[Exercise material Boundary: Start]
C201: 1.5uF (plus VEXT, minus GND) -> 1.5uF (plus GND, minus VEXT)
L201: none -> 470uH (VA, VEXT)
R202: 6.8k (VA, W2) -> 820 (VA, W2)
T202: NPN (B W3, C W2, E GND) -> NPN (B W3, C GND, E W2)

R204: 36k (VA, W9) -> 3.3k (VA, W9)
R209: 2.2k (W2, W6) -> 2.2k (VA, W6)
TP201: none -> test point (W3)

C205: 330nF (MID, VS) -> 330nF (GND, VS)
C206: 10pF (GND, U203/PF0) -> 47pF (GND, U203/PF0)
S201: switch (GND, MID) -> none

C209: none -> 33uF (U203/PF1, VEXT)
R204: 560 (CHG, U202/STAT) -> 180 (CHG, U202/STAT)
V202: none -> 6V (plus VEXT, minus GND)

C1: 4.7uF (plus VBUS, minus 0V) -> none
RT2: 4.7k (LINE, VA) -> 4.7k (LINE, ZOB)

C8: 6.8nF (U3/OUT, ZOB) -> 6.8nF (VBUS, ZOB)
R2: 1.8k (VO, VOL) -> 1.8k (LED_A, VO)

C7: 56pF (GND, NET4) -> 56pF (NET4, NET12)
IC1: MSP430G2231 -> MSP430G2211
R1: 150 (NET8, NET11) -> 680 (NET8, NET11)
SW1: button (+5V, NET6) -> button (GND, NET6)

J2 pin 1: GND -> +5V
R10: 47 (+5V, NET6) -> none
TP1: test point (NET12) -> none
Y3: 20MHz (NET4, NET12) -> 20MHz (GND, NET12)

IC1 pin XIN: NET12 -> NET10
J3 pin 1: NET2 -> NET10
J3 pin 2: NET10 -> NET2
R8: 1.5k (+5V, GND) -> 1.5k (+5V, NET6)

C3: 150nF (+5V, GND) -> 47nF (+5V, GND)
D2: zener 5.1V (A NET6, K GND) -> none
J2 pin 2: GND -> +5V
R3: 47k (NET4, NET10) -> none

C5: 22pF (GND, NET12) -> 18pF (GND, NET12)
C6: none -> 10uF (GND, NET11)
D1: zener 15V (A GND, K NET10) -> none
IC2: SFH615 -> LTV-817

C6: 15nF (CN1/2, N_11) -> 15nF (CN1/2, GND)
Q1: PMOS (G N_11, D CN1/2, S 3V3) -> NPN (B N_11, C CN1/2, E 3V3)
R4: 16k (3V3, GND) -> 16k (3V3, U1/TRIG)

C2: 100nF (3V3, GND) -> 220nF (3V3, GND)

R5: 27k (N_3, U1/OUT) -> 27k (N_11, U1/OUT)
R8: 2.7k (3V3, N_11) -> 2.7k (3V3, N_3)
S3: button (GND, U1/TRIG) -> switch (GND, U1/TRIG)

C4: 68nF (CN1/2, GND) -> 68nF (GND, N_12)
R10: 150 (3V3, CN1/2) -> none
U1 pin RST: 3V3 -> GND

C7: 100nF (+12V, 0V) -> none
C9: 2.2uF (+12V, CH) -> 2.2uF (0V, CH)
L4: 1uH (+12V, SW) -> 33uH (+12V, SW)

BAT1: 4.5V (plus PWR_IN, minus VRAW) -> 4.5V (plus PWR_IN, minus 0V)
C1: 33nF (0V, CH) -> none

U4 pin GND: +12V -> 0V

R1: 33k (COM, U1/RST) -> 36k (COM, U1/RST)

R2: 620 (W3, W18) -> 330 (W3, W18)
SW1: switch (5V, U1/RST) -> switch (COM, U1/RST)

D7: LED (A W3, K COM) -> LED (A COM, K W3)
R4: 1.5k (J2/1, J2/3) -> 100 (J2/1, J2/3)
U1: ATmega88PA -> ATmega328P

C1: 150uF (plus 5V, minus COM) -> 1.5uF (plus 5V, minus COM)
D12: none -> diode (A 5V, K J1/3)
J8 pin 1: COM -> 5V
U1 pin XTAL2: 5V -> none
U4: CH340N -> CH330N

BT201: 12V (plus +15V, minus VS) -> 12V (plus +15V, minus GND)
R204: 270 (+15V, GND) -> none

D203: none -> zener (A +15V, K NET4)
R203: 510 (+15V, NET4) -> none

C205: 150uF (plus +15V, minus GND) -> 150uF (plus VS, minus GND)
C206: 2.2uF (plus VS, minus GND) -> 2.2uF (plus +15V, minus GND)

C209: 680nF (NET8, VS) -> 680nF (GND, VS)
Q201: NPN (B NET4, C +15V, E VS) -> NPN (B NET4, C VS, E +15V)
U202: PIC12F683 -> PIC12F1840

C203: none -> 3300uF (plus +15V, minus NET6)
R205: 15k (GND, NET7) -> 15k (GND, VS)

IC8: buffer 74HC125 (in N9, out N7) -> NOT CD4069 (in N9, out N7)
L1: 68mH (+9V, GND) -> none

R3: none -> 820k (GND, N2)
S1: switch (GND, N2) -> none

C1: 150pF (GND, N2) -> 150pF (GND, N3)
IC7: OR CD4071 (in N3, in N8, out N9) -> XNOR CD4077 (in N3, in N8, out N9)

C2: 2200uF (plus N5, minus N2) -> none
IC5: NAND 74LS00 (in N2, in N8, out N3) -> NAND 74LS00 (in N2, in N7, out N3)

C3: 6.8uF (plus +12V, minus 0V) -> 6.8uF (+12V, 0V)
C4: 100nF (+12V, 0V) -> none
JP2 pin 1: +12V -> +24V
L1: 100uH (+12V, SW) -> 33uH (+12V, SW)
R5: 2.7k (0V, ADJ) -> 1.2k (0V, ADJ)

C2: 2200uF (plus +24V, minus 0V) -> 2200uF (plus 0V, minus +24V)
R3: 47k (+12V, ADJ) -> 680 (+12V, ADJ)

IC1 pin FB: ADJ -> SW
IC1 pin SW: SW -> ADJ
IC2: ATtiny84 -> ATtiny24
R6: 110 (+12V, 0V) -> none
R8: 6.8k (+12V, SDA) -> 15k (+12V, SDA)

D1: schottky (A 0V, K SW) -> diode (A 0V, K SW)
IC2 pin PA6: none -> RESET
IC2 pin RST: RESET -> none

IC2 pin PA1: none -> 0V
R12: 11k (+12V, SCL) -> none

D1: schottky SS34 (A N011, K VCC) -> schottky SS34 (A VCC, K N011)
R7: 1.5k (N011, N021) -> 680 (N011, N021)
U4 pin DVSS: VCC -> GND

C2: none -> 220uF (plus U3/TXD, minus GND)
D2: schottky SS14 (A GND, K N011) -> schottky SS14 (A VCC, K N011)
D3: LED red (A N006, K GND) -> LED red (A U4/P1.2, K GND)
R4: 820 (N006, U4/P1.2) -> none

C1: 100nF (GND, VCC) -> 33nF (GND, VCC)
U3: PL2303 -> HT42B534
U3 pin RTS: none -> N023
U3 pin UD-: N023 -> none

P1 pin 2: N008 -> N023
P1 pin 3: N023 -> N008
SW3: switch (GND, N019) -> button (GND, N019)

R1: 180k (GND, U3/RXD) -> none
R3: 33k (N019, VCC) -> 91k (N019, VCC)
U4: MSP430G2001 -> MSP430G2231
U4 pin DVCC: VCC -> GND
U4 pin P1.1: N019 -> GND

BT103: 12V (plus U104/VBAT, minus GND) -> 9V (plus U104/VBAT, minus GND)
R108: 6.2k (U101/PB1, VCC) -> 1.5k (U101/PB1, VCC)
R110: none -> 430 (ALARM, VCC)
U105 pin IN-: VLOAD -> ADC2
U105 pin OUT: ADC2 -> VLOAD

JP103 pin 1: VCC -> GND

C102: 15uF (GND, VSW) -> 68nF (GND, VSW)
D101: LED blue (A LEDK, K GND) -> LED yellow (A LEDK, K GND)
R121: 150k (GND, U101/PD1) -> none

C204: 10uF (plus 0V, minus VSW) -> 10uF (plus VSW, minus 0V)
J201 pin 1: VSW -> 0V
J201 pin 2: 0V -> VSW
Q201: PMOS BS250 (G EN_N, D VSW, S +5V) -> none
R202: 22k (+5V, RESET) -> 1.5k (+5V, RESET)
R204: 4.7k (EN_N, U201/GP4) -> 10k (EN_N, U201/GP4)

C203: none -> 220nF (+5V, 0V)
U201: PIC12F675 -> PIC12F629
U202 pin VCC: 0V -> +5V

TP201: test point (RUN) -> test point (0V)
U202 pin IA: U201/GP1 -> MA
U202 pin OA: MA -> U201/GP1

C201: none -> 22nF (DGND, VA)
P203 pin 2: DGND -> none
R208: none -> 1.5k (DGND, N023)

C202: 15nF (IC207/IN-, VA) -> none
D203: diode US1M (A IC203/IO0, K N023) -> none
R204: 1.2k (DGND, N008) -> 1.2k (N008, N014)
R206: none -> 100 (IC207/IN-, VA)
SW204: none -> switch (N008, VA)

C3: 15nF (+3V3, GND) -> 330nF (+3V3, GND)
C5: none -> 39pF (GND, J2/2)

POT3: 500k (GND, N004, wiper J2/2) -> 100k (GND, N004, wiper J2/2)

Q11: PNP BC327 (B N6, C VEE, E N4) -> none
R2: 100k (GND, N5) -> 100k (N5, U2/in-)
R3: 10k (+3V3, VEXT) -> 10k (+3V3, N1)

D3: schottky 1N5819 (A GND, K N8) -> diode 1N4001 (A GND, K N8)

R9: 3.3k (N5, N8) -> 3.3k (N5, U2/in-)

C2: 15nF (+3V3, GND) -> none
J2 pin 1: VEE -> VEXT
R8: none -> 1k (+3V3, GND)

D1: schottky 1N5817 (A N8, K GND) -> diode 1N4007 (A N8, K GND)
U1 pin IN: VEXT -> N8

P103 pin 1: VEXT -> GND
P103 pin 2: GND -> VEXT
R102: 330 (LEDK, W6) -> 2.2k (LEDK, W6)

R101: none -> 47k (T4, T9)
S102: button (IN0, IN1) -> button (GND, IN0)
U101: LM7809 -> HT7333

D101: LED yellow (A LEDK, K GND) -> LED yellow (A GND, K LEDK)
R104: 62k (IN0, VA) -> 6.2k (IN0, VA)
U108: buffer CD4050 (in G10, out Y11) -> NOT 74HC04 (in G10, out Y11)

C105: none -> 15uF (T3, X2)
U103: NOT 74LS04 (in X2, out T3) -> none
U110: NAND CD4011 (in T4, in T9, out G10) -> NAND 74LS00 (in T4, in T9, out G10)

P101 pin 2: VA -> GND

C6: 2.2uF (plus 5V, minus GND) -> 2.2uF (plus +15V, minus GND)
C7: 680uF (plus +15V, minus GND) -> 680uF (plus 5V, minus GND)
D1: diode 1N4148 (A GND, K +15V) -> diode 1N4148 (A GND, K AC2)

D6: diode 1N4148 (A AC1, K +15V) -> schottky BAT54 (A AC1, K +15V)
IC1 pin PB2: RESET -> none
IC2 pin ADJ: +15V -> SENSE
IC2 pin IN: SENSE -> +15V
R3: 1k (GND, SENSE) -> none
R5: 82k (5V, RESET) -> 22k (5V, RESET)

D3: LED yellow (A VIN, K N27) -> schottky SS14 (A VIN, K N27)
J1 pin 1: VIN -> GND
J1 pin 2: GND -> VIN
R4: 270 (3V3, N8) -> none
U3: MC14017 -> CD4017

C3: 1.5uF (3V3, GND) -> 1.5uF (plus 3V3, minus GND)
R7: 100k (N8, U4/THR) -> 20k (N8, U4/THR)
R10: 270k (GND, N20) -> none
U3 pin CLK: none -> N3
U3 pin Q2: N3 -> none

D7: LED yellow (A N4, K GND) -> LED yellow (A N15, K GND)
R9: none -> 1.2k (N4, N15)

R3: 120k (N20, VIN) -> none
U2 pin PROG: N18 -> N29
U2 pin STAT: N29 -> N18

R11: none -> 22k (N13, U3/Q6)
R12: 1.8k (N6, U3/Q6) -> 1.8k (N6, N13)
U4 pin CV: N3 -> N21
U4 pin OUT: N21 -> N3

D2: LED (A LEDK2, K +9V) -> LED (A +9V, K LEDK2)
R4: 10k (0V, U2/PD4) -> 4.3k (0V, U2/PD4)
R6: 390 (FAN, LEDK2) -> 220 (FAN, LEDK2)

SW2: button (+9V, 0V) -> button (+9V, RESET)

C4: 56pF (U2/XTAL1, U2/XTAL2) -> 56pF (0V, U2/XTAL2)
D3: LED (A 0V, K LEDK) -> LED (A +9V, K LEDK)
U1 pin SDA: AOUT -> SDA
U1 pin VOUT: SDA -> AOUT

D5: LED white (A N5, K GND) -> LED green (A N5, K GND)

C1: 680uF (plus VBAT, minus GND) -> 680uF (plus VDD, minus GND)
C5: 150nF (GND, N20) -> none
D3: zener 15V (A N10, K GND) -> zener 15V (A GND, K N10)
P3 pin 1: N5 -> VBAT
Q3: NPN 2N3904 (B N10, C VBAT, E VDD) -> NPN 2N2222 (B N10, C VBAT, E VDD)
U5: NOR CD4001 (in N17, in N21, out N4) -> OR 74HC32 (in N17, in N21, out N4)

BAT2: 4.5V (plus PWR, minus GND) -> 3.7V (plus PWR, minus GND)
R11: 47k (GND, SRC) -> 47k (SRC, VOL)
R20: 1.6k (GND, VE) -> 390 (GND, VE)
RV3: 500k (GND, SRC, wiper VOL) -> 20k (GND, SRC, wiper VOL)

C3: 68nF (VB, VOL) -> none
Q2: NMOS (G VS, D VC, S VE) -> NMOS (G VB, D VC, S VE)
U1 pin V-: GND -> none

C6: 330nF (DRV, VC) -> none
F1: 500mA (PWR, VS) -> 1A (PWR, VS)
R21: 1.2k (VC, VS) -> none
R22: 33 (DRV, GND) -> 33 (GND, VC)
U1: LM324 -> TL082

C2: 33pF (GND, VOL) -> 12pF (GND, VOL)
[Exercise material Boundary: End]
● What is expected
Taking the entries above, write out exactly the lines starting with the line containing "SW1: switch (5V, U1/RST)" and going on through the line containing "C1: 150pF (GND, N2) -> 150pF (GND, N3)", both included, and nothing else.

● Task result
SW1: switch (5V, U1/RST) -> switch (COM, U1/RST)

D7: LED (A W3, K COM) -> LED (A COM, K W3)
R4: 1.5k (J2/1, J2/3) -> 100 (J2/1, J2/3)
U1: ATmega88PA -> ATmega328P

C1: 150uF (plus 5V, minus COM) -> 1.5uF (plus 5V, minus COM)
D12: none -> diode (A 5V, K J1/3)
J8 pin 1: COM -> 5V
U1 pin XTAL2: 5V -> none
U4: CH340N -> CH330N

BT201: 12V (plus +15V, minus VS) -> 12V (plus +15V, minus GND)
R204: 270 (+15V, GND) -> none

D203: none -> zener (A +15V, K NET4)
R203: 510 (+15V, NET4) -> none

C205: 150uF (plus +15V, minus GND) -> 150uF (plus VS, minus GND)
C206: 2.2uF (plus VS, minus GND) -> 2.2uF (plus +15V, minus GND)

C209: 680nF (NET8, VS) -> 680nF (GND, VS)
Q201: NPN (B NET4, C +15V, E VS) -> NPN (B NET4, C VS, E +15V)
U202: PIC12F683 -> PIC12F1840

C203: none -> 3300uF (plus +15V, minus NET6)
R205: 15k (GND, NET7) -> 15k (GND, VS)

IC8: buffer 74HC125 (in N9, out N7) -> NOT CD4069 (in N9, out N7)
L1: 68mH (+9V, GND) -> none

R3: none -> 820k (GND, N2)
S1: switch (GND, N2) -> none

C1: 150pF (GND, N2) -> 150pF (GND, N3)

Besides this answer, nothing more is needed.